For each line of the data below, copy it if it holds the word "tertiary".

---------- Dataset excerpts

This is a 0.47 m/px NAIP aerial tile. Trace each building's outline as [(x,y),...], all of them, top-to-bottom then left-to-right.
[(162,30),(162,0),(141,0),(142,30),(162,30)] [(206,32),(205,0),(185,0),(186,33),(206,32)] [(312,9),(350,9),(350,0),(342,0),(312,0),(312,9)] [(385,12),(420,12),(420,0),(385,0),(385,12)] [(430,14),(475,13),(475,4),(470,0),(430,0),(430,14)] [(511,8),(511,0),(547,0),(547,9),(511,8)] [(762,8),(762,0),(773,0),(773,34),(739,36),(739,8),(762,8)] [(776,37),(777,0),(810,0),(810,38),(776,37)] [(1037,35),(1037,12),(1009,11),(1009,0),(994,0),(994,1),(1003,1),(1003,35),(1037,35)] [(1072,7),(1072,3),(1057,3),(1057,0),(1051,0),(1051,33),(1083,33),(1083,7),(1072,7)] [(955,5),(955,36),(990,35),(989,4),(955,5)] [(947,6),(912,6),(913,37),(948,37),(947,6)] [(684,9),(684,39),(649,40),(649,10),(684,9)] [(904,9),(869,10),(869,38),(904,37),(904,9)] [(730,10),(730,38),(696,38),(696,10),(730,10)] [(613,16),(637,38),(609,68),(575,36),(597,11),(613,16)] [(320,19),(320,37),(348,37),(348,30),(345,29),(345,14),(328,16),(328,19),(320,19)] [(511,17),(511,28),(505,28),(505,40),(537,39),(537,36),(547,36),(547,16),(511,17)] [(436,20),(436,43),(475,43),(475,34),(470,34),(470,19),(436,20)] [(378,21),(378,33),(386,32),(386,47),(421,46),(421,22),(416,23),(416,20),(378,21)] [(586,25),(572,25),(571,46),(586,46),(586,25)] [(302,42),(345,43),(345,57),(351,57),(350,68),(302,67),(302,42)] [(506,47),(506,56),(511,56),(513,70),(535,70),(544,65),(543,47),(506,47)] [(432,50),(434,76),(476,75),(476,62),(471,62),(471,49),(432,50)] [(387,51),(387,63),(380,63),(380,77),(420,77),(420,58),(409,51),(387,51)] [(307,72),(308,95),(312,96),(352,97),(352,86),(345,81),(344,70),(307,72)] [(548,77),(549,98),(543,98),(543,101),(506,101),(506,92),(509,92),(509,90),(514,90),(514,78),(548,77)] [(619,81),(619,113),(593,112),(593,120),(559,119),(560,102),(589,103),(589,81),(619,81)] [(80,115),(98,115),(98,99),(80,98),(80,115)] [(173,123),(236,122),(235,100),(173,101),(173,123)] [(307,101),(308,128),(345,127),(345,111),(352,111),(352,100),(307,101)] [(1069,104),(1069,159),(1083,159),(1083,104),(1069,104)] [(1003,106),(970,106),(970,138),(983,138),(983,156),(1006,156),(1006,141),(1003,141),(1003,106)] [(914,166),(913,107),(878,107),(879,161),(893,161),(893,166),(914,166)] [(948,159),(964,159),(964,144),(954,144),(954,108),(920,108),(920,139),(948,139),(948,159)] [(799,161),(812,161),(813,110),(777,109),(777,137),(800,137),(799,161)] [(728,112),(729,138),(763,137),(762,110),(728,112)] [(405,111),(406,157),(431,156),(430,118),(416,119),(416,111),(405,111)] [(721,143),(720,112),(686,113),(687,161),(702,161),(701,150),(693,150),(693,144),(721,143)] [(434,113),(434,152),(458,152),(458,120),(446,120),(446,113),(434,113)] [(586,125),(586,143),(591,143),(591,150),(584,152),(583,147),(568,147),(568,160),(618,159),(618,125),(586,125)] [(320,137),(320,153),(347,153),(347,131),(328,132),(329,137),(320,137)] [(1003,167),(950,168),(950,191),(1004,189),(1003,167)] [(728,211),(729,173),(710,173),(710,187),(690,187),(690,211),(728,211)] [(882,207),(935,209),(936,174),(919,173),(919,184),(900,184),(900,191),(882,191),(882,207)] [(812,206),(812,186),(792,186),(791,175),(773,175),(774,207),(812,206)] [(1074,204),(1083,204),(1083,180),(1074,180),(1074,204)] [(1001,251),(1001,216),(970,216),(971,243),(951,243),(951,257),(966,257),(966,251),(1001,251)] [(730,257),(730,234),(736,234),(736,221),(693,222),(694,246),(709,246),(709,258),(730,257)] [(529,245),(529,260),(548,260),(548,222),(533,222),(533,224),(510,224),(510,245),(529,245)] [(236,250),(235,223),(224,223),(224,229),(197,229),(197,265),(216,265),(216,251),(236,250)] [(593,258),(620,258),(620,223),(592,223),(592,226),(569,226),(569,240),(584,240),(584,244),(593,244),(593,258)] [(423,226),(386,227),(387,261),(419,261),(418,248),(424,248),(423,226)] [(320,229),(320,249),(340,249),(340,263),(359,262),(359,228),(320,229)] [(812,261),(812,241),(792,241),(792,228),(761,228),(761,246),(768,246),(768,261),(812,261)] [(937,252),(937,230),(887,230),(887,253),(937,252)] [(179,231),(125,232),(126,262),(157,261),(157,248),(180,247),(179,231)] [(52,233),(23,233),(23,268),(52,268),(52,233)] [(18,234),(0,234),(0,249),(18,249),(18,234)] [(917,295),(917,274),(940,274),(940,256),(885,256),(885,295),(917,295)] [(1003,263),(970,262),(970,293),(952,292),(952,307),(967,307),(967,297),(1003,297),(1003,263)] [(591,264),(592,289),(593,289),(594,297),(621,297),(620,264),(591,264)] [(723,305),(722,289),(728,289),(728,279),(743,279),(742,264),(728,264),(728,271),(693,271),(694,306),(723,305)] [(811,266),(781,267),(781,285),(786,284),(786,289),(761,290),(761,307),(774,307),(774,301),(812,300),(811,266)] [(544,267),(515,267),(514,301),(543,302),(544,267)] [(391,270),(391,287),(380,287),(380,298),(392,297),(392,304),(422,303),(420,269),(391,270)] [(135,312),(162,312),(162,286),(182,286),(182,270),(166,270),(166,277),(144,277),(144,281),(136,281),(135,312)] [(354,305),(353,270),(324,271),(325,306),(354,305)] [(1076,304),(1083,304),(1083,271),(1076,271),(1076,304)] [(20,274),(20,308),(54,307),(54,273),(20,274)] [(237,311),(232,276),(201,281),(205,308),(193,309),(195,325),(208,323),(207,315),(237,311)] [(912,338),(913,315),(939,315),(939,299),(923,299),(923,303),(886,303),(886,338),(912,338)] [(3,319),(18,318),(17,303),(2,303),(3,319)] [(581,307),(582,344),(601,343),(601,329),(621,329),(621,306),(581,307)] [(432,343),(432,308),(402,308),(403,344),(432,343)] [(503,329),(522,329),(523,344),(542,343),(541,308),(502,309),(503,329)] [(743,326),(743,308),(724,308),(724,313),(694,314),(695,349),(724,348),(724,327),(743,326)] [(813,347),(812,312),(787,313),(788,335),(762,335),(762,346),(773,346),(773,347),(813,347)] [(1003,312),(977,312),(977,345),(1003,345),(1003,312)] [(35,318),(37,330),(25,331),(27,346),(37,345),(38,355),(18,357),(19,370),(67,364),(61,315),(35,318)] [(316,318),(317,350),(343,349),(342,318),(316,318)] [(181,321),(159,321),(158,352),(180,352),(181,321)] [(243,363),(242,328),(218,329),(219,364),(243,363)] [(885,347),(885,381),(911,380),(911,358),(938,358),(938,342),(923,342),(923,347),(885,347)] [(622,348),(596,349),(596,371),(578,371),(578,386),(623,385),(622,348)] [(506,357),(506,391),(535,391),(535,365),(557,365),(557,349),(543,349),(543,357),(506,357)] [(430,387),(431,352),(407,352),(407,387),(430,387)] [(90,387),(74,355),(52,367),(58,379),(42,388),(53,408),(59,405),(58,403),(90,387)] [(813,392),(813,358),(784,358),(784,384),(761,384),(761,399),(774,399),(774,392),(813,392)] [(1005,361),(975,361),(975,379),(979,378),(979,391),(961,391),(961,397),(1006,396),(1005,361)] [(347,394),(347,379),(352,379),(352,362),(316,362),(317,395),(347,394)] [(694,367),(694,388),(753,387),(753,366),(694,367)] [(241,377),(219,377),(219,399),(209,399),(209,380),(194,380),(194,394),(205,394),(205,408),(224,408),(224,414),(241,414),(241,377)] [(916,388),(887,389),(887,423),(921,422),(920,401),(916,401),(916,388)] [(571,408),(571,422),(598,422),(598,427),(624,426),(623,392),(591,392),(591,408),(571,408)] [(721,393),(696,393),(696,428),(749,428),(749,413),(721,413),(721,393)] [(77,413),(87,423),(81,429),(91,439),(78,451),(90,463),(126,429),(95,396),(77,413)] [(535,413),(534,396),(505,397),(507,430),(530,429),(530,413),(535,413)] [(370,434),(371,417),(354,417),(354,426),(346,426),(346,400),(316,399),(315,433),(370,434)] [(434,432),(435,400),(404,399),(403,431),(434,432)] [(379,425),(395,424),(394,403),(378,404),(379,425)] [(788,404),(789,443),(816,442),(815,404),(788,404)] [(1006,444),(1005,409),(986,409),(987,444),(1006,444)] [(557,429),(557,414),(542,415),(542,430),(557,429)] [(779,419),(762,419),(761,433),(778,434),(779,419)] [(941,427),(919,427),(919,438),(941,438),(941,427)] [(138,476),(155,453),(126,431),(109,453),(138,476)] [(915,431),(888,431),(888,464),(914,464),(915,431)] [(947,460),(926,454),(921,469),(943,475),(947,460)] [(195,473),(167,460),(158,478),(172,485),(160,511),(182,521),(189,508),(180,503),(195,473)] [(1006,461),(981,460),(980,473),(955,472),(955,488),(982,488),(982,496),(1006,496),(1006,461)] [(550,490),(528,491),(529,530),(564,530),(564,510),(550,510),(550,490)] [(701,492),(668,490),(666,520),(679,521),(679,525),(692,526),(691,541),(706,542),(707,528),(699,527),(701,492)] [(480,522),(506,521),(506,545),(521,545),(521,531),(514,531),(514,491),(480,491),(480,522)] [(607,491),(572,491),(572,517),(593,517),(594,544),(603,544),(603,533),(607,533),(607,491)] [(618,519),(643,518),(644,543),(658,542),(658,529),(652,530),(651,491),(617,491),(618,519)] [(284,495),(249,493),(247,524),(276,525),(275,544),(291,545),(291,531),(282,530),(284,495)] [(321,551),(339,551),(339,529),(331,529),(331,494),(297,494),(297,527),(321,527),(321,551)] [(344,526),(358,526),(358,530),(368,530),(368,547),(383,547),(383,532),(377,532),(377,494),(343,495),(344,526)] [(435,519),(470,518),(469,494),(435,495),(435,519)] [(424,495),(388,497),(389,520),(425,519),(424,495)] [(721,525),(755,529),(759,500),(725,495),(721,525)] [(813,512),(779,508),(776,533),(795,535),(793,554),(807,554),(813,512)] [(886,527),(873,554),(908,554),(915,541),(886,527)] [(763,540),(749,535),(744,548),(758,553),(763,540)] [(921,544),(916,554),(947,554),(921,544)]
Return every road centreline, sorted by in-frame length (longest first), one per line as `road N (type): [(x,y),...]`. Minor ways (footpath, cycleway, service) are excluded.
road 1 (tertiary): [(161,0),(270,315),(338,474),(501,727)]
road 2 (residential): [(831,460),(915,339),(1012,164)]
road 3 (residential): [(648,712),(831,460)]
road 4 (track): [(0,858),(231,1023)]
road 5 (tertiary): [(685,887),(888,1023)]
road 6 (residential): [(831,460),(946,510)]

--------------------

_Problem solution_:
road 1 (tertiary): [(161,0),(270,315),(338,474),(501,727)]
road 5 (tertiary): [(685,887),(888,1023)]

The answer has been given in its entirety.